Records from a collection:
## BEGIN
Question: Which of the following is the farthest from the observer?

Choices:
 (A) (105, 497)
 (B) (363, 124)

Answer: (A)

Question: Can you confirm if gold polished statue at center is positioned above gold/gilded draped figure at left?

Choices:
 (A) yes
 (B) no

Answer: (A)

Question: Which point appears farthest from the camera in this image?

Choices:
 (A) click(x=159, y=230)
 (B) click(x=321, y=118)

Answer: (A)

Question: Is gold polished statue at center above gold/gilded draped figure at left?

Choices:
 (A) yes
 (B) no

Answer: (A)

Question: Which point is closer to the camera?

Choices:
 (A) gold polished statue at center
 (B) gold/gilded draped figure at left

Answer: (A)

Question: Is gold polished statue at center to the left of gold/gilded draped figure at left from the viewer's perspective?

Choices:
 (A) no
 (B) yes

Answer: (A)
## END
Reproduce every line of the items above without any change.

Output of the exercise —
Question: Which of the following is the farthest from the observer?

Choices:
 (A) (105, 497)
 (B) (363, 124)

Answer: (A)

Question: Can you confirm if gold polished statue at center is positioned above gold/gilded draped figure at left?

Choices:
 (A) yes
 (B) no

Answer: (A)

Question: Which point appears farthest from the camera in this image?

Choices:
 (A) click(x=159, y=230)
 (B) click(x=321, y=118)

Answer: (A)

Question: Is gold polished statue at center above gold/gilded draped figure at left?

Choices:
 (A) yes
 (B) no

Answer: (A)

Question: Which point is closer to the camera?

Choices:
 (A) gold polished statue at center
 (B) gold/gilded draped figure at left

Answer: (A)

Question: Is gold polished statue at center to the left of gold/gilded draped figure at left from the viewer's perspective?

Choices:
 (A) no
 (B) yes

Answer: (A)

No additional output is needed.